**INPUT DATA:**
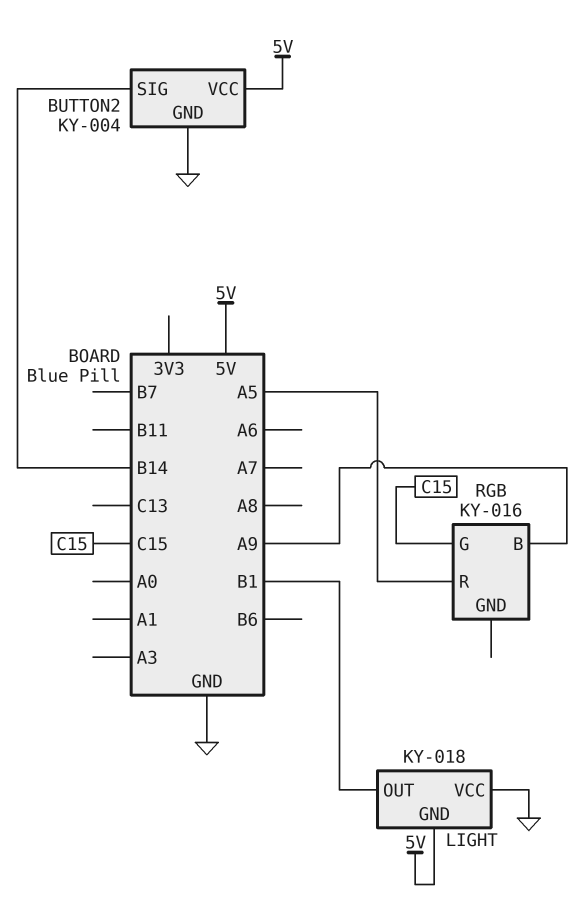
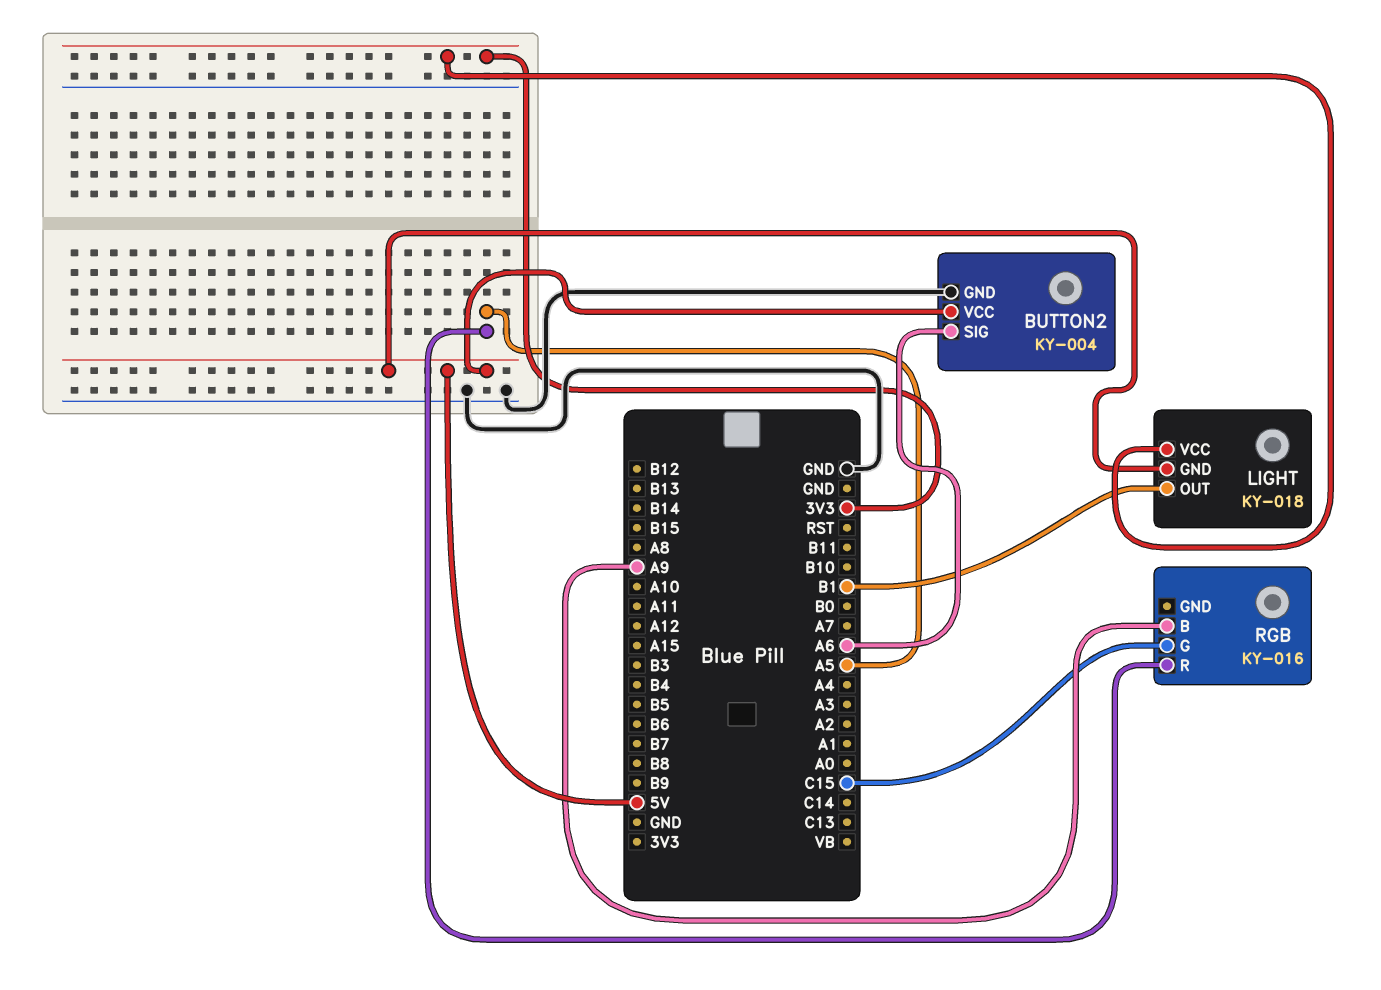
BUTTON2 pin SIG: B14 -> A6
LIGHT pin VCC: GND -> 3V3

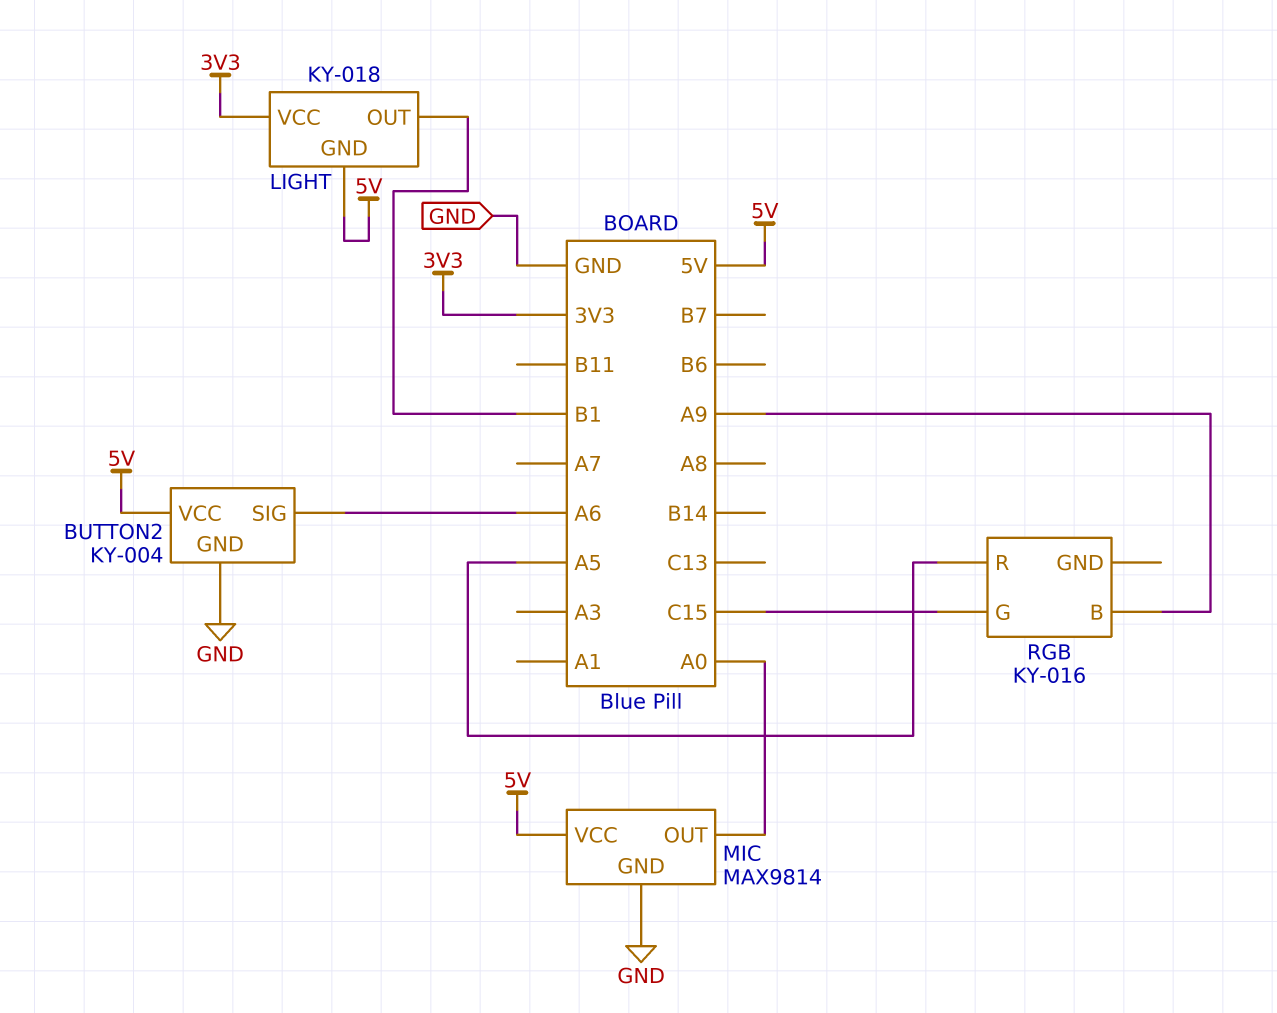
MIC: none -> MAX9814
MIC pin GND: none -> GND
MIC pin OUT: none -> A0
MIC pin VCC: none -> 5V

* * *

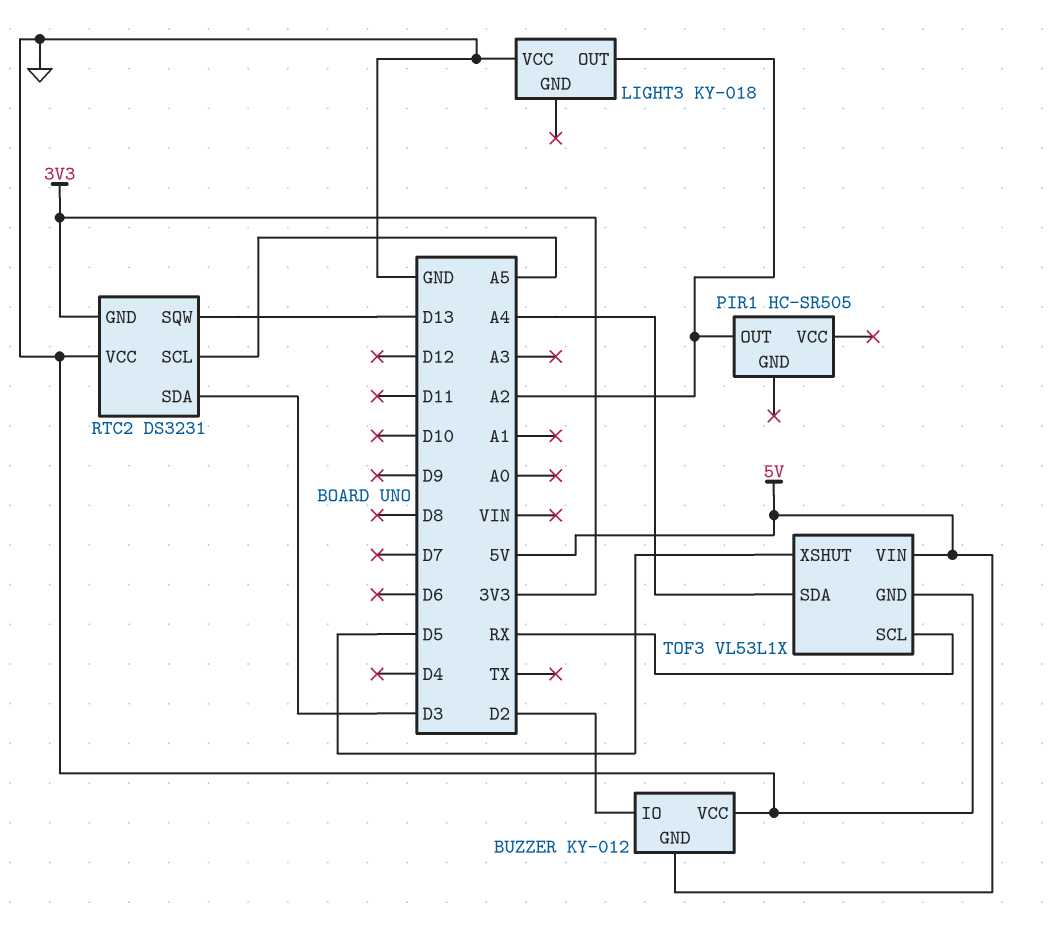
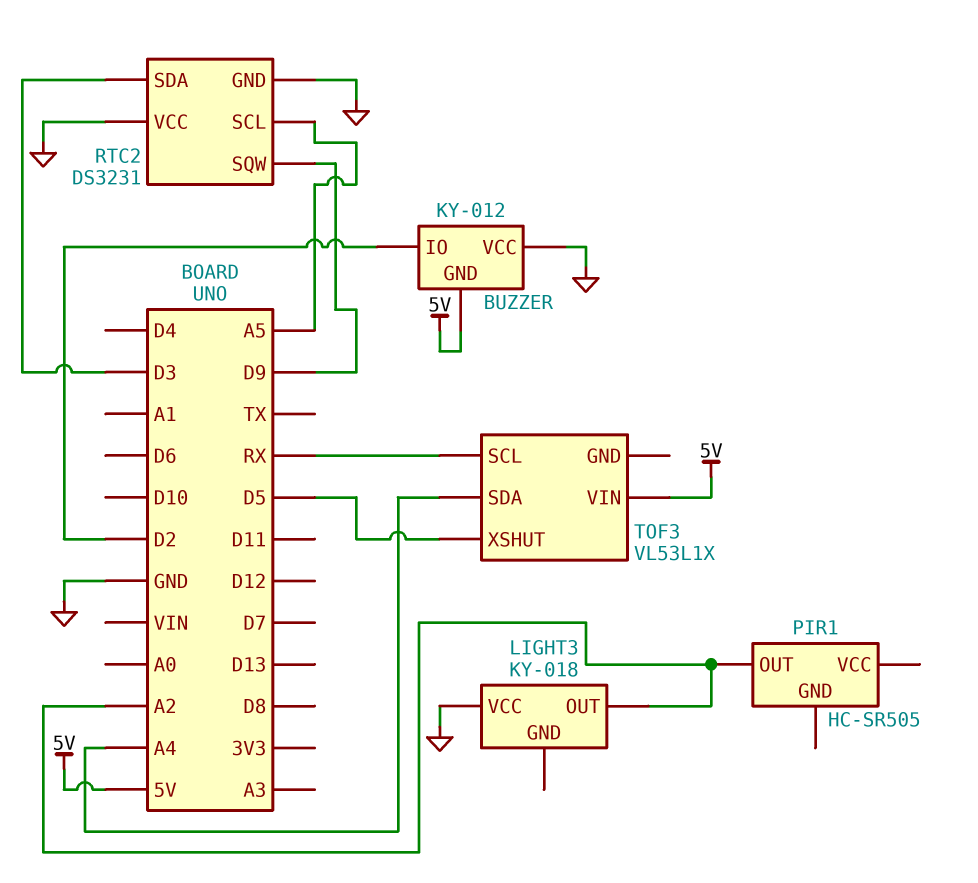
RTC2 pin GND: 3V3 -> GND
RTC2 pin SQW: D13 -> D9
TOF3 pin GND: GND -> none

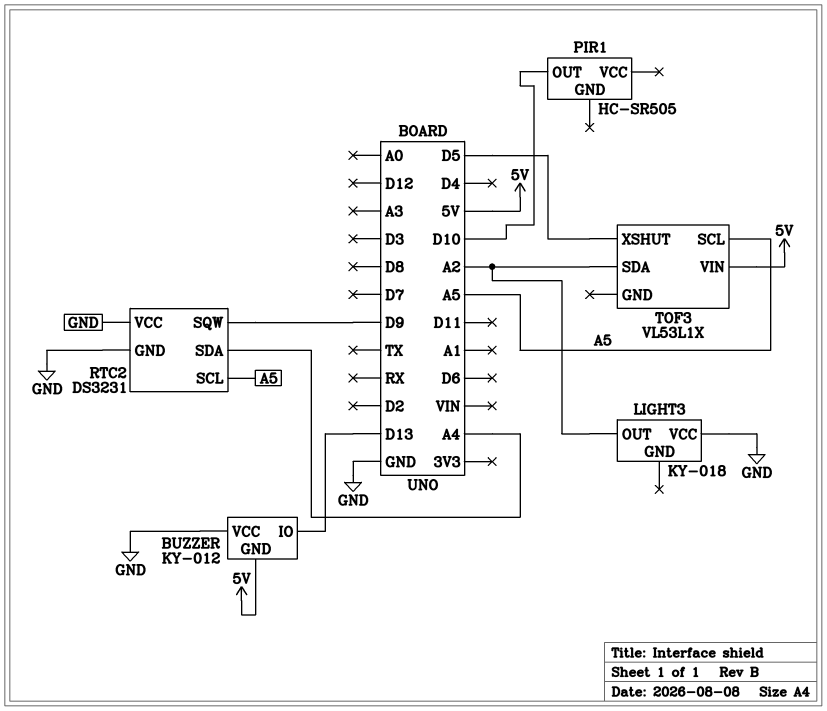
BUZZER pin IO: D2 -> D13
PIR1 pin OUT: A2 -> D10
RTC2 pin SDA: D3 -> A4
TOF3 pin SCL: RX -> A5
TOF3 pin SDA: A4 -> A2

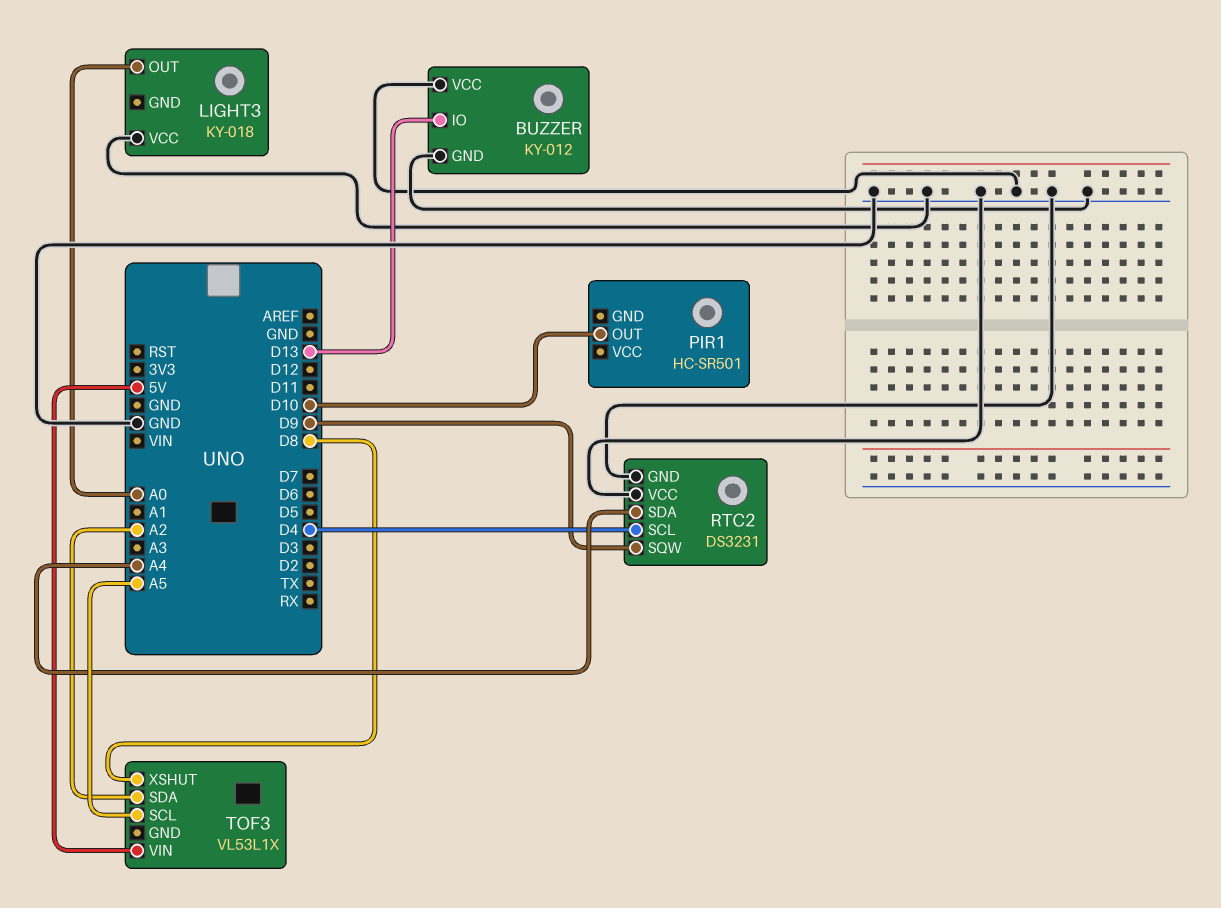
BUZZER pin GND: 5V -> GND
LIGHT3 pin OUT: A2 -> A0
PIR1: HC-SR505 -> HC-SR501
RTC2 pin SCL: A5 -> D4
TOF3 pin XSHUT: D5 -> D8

**YOUR INSTRUCTIONS:**
Read the entries and show each line that mentions "BUZZER".

**YOUR SOLUTION:**
BUZZER pin IO: D2 -> D13
BUZZER pin GND: 5V -> GND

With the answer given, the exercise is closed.